Dataset records Block Start

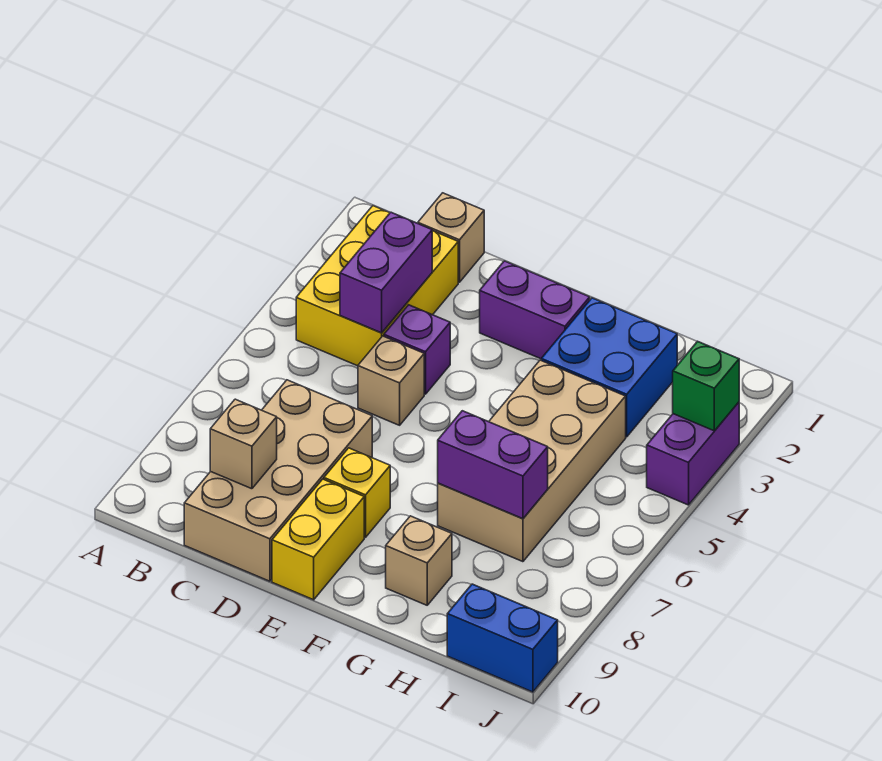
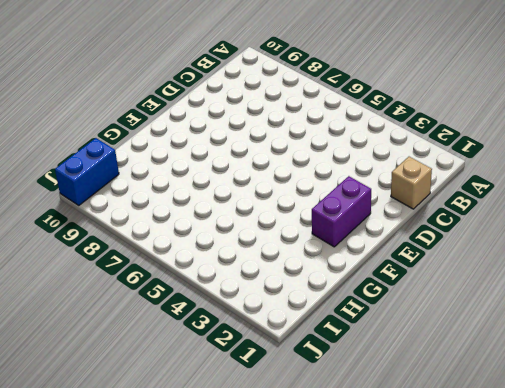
none -> yellow brick B2:C4 level 1
none -> tan brick C7:D10 level 1
none -> purple brick D4 level 1

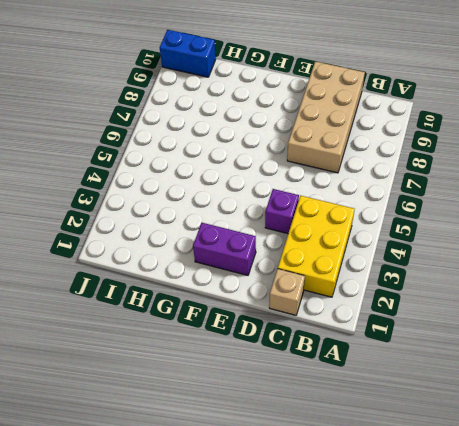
none -> tan brick D5 level 1
none -> yellow brick E8 level 1
none -> yellow brick E9:E10 level 1

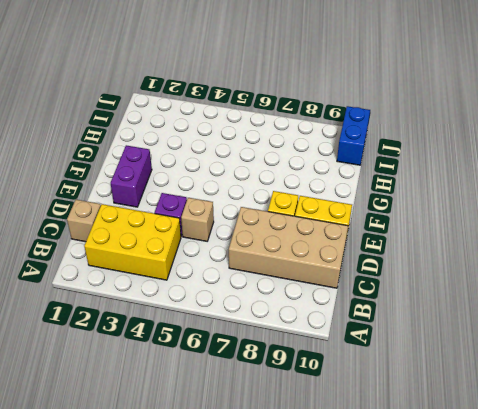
none -> blue brick G2:H3 level 1
none -> tan brick G4:H7 level 1
none -> tan brick G9 level 1

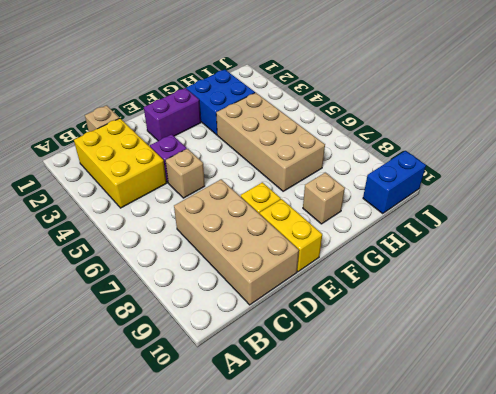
none -> purple brick J3:J4 level 1
none -> purple brick C3:C4 level 2
none -> tan brick C9 level 2

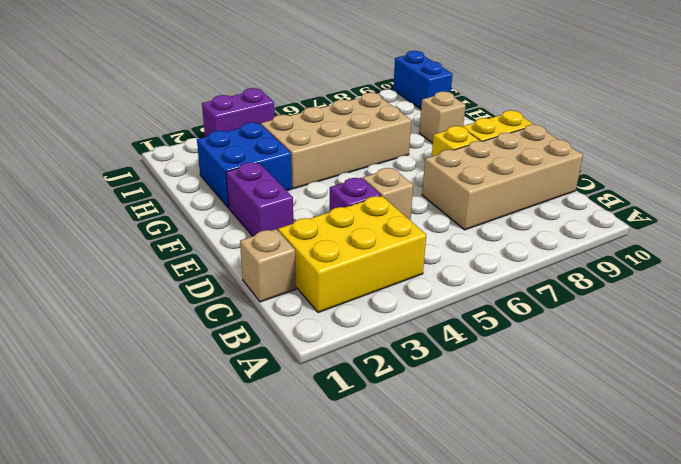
none -> purple brick C3:C4 level 2
none -> tan brick C9 level 2
none -> purple brick G7:H7 level 2

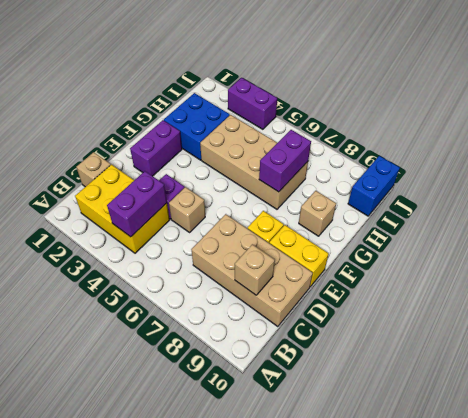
purple brick B4:C4 level 2 -> purple brick C3:C4 level 2
none -> green brick J3 level 2

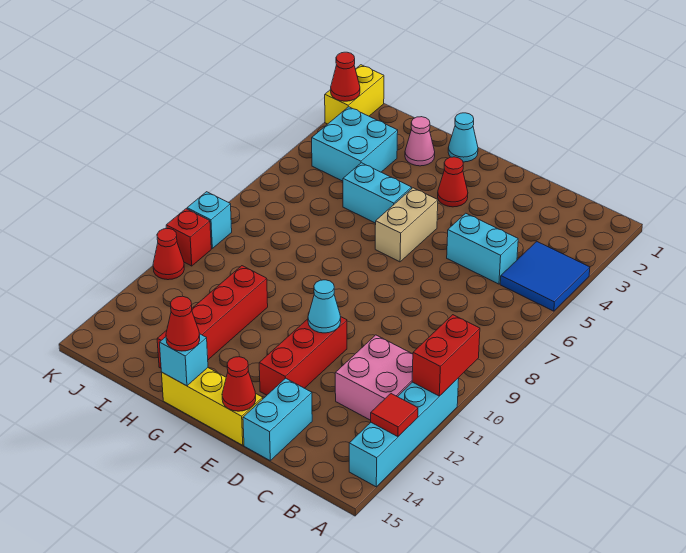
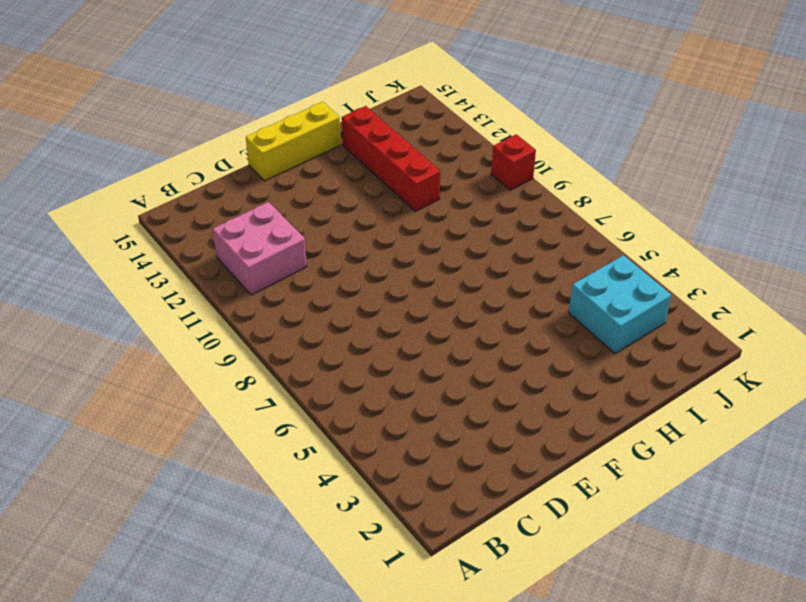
none -> blue tile A4:B5 level 1
none -> cyan brick A11:A14 level 1
none -> cyan brick C5:D5 level 1

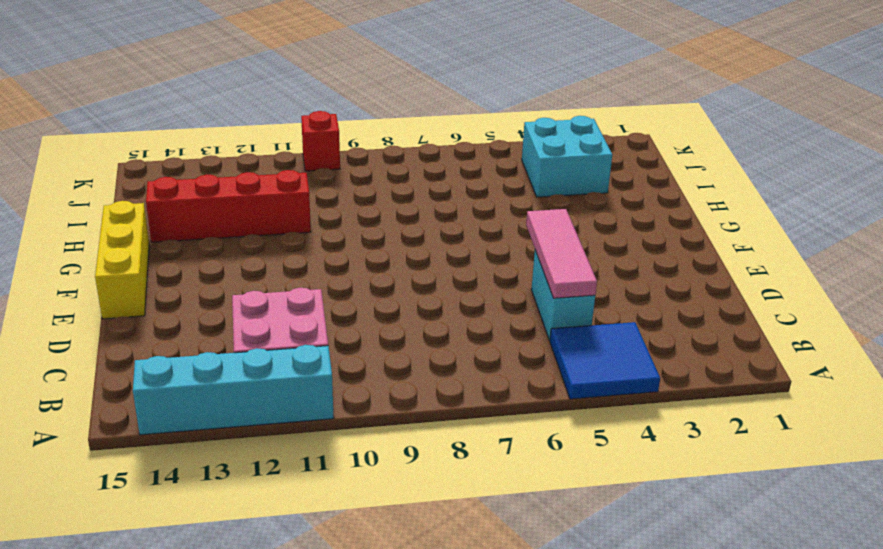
pink tile C5:E5 level 2 -> none
none -> cyan brick D14:D15 level 1
none -> red brick E11:E13 level 1
none -> red cone F3 level 1

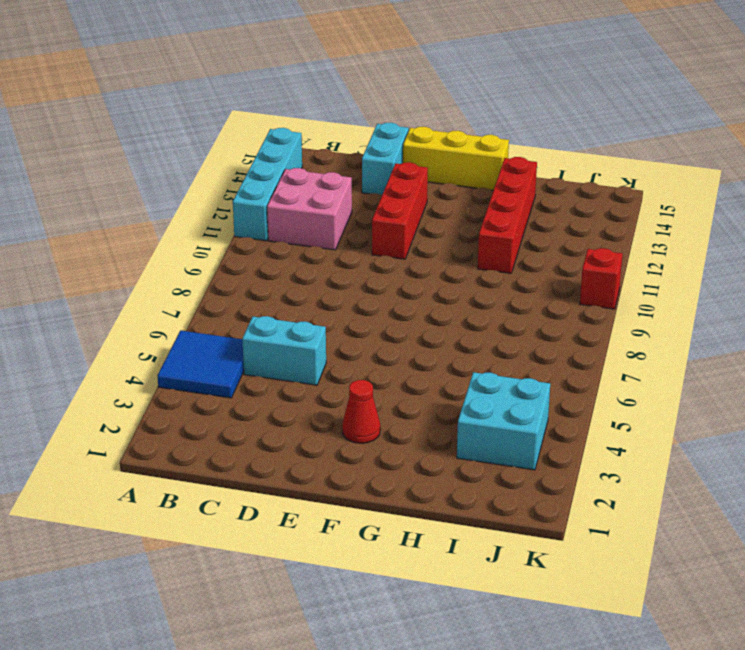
none -> tan brick F5:F6 level 1
none -> cyan cone G1 level 1
none -> cyan brick G5:H5 level 1

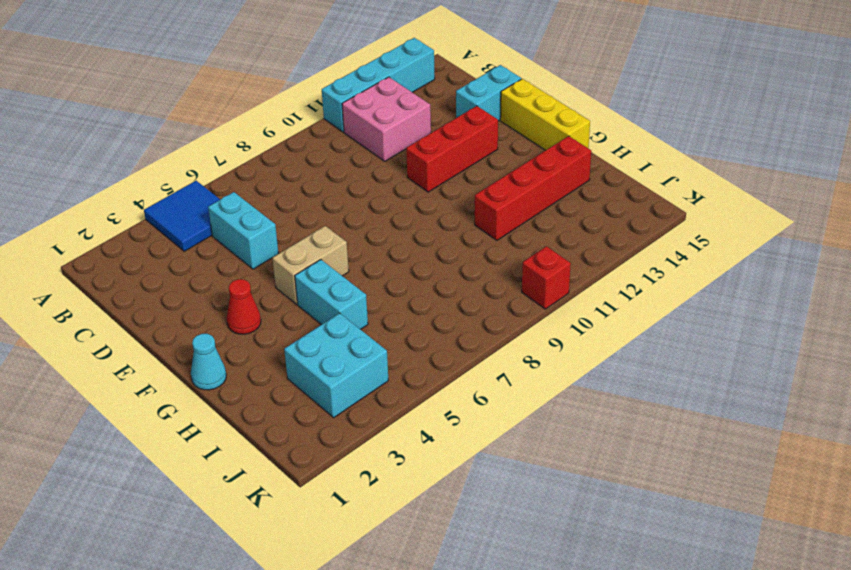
none -> pink cone H2 level 1
none -> yellow brick K1:K2 level 1
none -> cyan brick K9 level 1

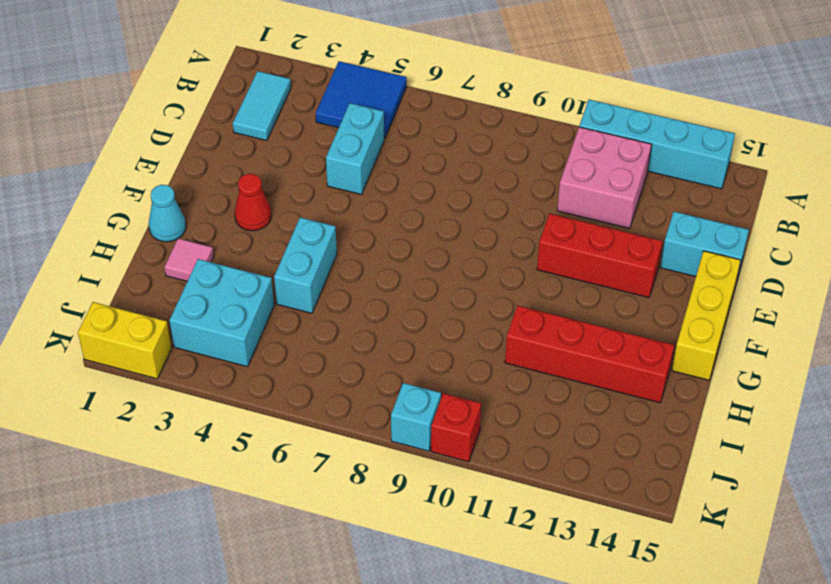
cyan tile B2:C2 level 1 -> none
pink tile H2 level 1 -> pink cone H2 level 1
none -> tan brick F5:F6 level 1
none -> red cone K11 level 1
none -> red brick A10:A11 level 2

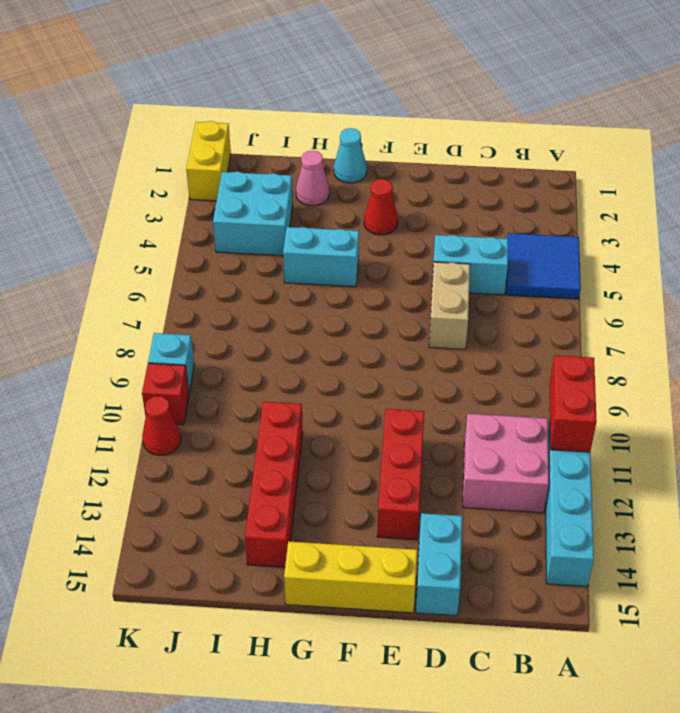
tan brick D6:D7 level 1 -> tan brick F5:F6 level 1
none -> red tile A13 level 2
none -> cyan cone E11 level 2
none -> red cone E15 level 2

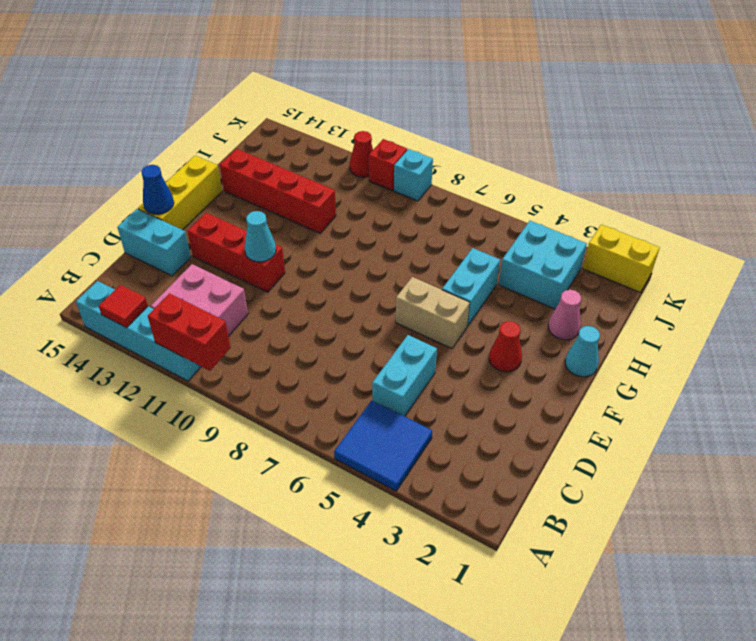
blue cone E15 level 2 -> red cone E15 level 2
none -> cyan brick G15 level 2
none -> red cone K2 level 2
none -> red cone G15 level 3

Dataset records Block End

### Description of the task
Please set down every line of the listing verbatim, excluding its pictures.

### Solution to this problem
none -> yellow brick B2:C4 level 1
none -> tan brick C7:D10 level 1
none -> purple brick D4 level 1

none -> tan brick D5 level 1
none -> yellow brick E8 level 1
none -> yellow brick E9:E10 level 1

none -> blue brick G2:H3 level 1
none -> tan brick G4:H7 level 1
none -> tan brick G9 level 1

none -> purple brick J3:J4 level 1
none -> purple brick C3:C4 level 2
none -> tan brick C9 level 2

none -> purple brick C3:C4 level 2
none -> tan brick C9 level 2
none -> purple brick G7:H7 level 2

purple brick B4:C4 level 2 -> purple brick C3:C4 level 2
none -> green brick J3 level 2

none -> blue tile A4:B5 level 1
none -> cyan brick A11:A14 level 1
none -> cyan brick C5:D5 level 1

pink tile C5:E5 level 2 -> none
none -> cyan brick D14:D15 level 1
none -> red brick E11:E13 level 1
none -> red cone F3 level 1

none -> tan brick F5:F6 level 1
none -> cyan cone G1 level 1
none -> cyan brick G5:H5 level 1

none -> pink cone H2 level 1
none -> yellow brick K1:K2 level 1
none -> cyan brick K9 level 1

cyan tile B2:C2 level 1 -> none
pink tile H2 level 1 -> pink cone H2 level 1
none -> tan brick F5:F6 level 1
none -> red cone K11 level 1
none -> red brick A10:A11 level 2

tan brick D6:D7 level 1 -> tan brick F5:F6 level 1
none -> red tile A13 level 2
none -> cyan cone E11 level 2
none -> red cone E15 level 2

blue cone E15 level 2 -> red cone E15 level 2
none -> cyan brick G15 level 2
none -> red cone K2 level 2
none -> red cone G15 level 3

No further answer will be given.